PROBLEM DESCRIPTION: Please collect every line in the data below that contains the string "Virginia" and copy each one in full. Matching is case-sensitive.
§ §
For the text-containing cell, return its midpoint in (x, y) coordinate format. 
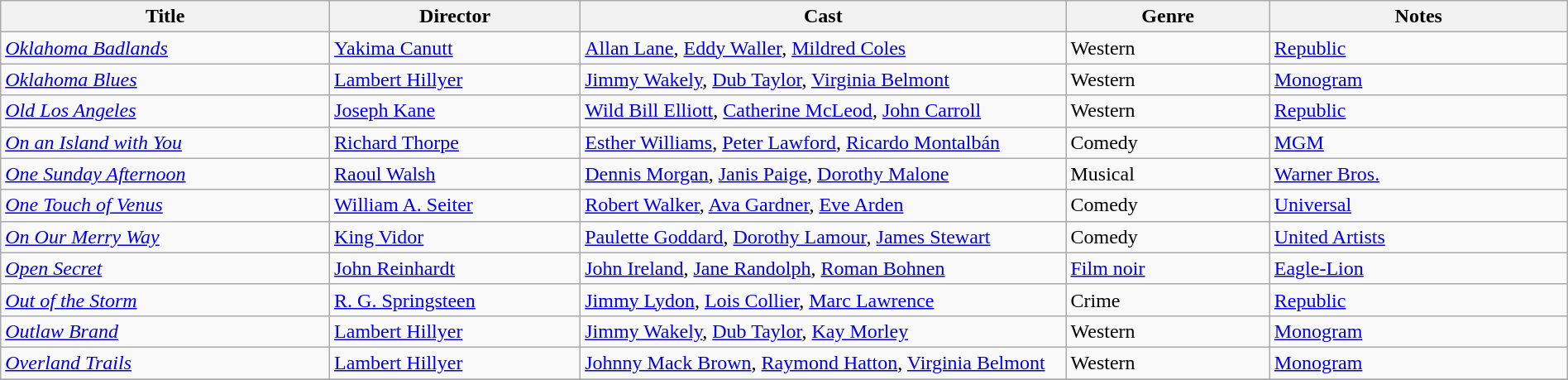
Genre (1168, 17)
Jimmy Lydon, Lois Collier, Marc Lawrence (824, 299)
John Reinhardt (455, 268)
Esther Williams, Peter Lawford, Ricardo Montalbán (824, 142)
Out of the Storm (165, 299)
On Our Merry Way (165, 237)
John Ireland, Jane Randolph, Roman Bohnen (824, 268)
Old Los Angeles (165, 111)
Yakima Canutt (455, 48)
Notes (1418, 17)
Wild Bill Elliott, Catherine McLeod, John Carroll (824, 111)
Oklahoma Blues (165, 79)
Oklahoma Badlands (165, 48)
Jimmy Wakely, Dub Taylor, Virginia Belmont (824, 79)
Paulette Goddard, Dorothy Lamour, James Stewart (824, 237)
R. G. Springsteen (455, 299)
Joseph Kane (455, 111)
One Touch of Venus (165, 205)
Dennis Morgan, Janis Paige, Dorothy Malone (824, 174)
Crime (1168, 299)
King Vidor (455, 237)
Cast (824, 17)
On an Island with You (165, 142)
Richard Thorpe (455, 142)
Allan Lane, Eddy Waller, Mildred Coles (824, 48)
Film noir (1168, 268)
Robert Walker, Ava Gardner, Eve Arden (824, 205)
William A. Seiter (455, 205)
Jimmy Wakely, Dub Taylor, Kay Morley (824, 331)
Musical (1168, 174)
MGM (1418, 142)
Outlaw Brand (165, 331)
One Sunday Afternoon (165, 174)
Overland Trails (165, 362)
Open Secret (165, 268)
Director (455, 17)
Raoul Walsh (455, 174)
Title (165, 17)
United Artists (1418, 237)
Universal (1418, 205)
Johnny Mack Brown, Raymond Hatton, Virginia Belmont (824, 362)
Eagle-Lion (1418, 268)
Warner Bros. (1418, 174)
For the text-containing cell, return its midpoint in (X, Y) coordinate format. 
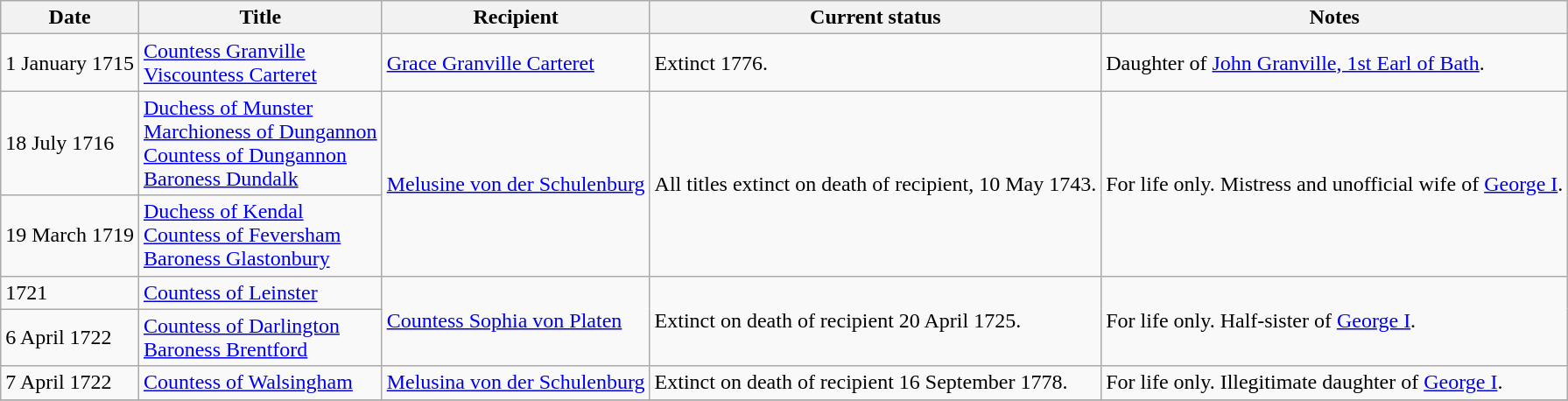
19 March 1719 (70, 236)
Extinct 1776. (875, 63)
Melusine von der Schulenburg (516, 184)
Duchess of MunsterMarchioness of DungannonCountess of DungannonBaroness Dundalk (260, 144)
Notes (1334, 18)
Countess Sophia von Platen (516, 320)
Date (70, 18)
1721 (70, 292)
Current status (875, 18)
For life only. Half-sister of George I. (1334, 320)
Daughter of John Granville, 1st Earl of Bath. (1334, 63)
Extinct on death of recipient 20 April 1725. (875, 320)
For life only. Illegitimate daughter of George I. (1334, 383)
Title (260, 18)
6 April 1722 (70, 338)
All titles extinct on death of recipient, 10 May 1743. (875, 184)
Countess GranvilleViscountess Carteret (260, 63)
Grace Granville Carteret (516, 63)
Countess of Leinster (260, 292)
Countess of DarlingtonBaroness Brentford (260, 338)
18 July 1716 (70, 144)
Duchess of KendalCountess of FevershamBaroness Glastonbury (260, 236)
Countess of Walsingham (260, 383)
Recipient (516, 18)
7 April 1722 (70, 383)
1 January 1715 (70, 63)
Melusina von der Schulenburg (516, 383)
Extinct on death of recipient 16 September 1778. (875, 383)
For life only. Mistress and unofficial wife of George I. (1334, 184)
Provide the [x, y] coordinate of the cell's center where the given text is located.  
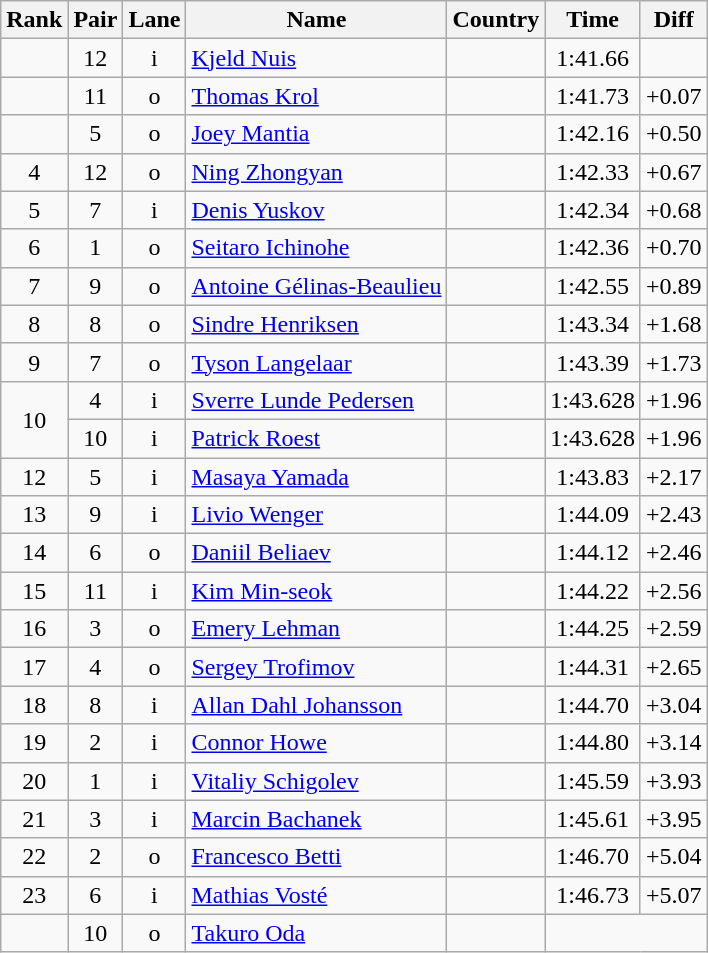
§ §
EXPECTED ANSWER:
Jimmy Wakely, Dub Taylor, Virginia Belmont (824, 79)
Johnny Mack Brown, Raymond Hatton, Virginia Belmont (824, 362)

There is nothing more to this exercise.